Requirement ▸ Where in the data below does the word "delete" appear? Copy every line that has it.

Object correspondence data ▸

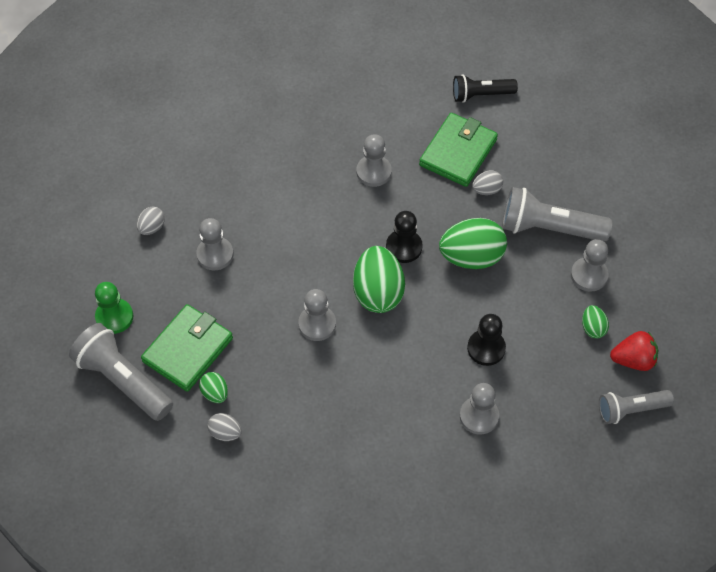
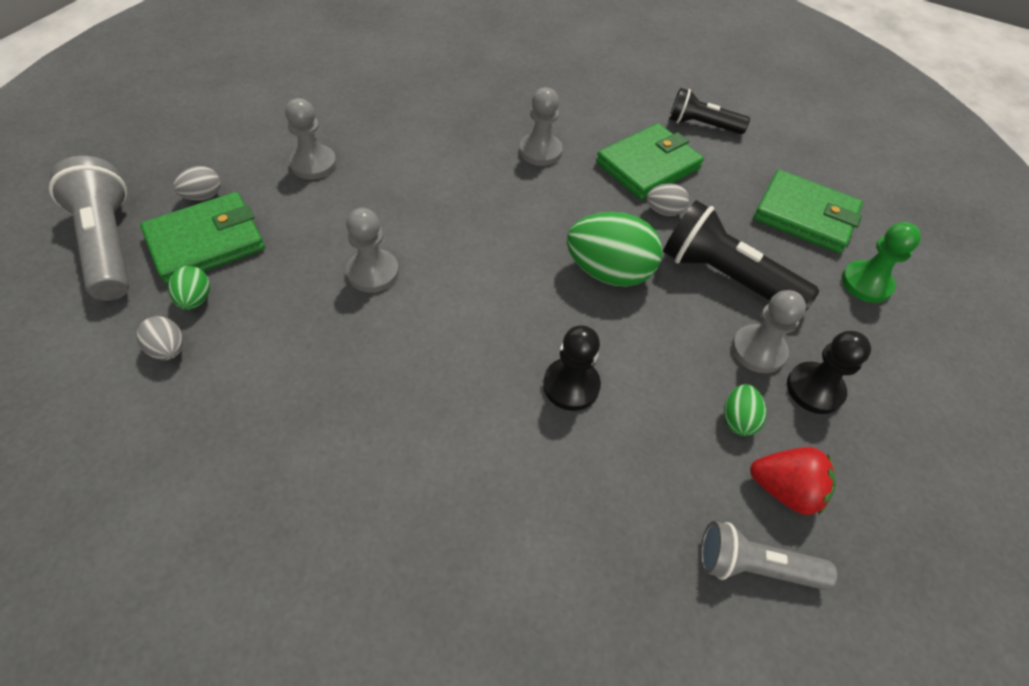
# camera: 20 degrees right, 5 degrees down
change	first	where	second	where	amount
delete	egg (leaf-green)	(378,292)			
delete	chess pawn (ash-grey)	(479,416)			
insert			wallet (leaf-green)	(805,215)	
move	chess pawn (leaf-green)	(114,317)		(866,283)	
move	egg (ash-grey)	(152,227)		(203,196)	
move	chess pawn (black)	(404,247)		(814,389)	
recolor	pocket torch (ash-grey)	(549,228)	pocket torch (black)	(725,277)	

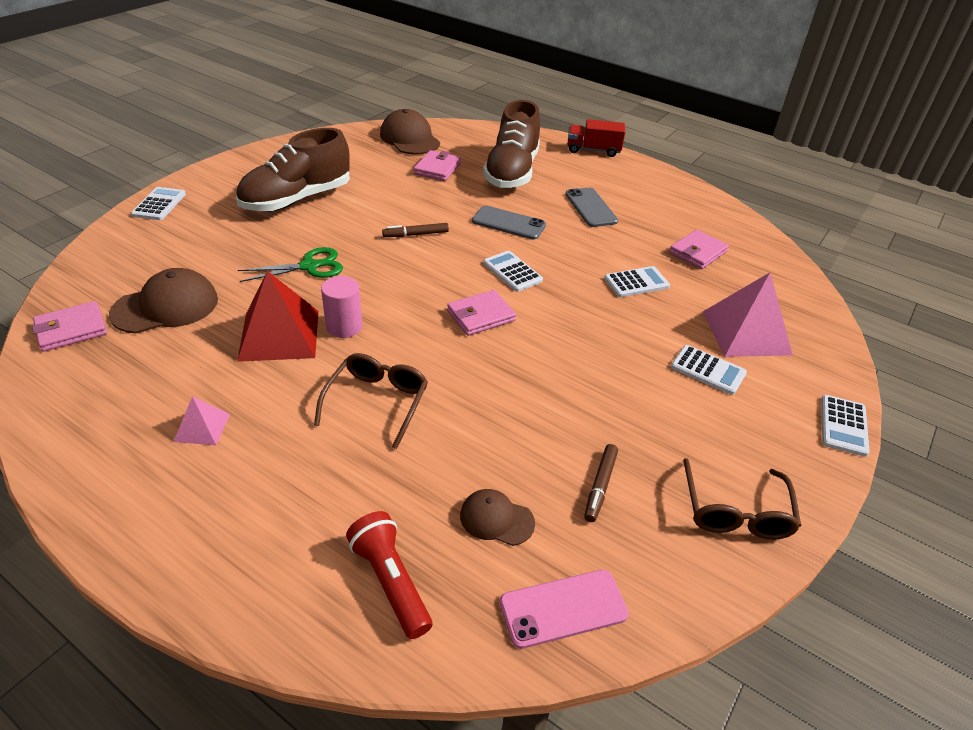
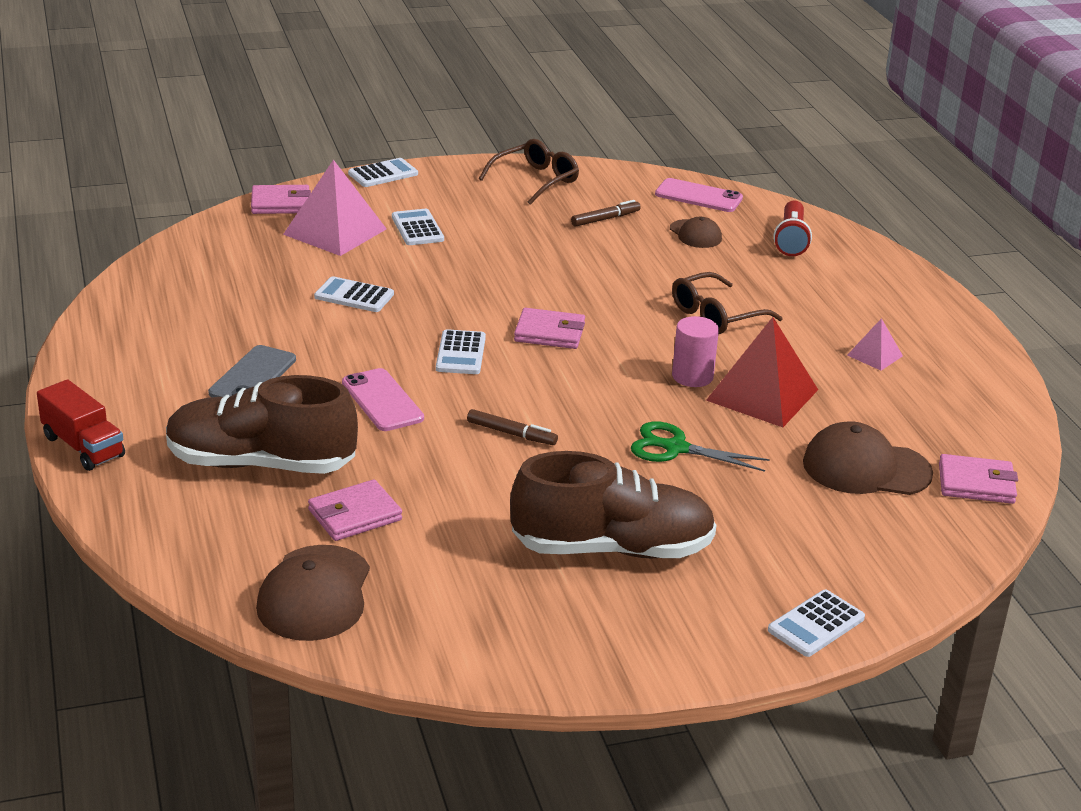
# camera: 140 degrees left, 10 degrees down
change	first	where	second	where	amount
move	wallet (pink)	(697,252)		(280,203)	
recolor	smartphone (ash-grey)	(508,223)	smartphone (pink)	(382,400)	
rotate	lace-up shoe (brown)	(512,172)		(261,464)	135 degrees counterclockwise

Exercise answer ▸
delete	egg (leaf-green)	(378,292)			
delete	chess pawn (ash-grey)	(479,416)			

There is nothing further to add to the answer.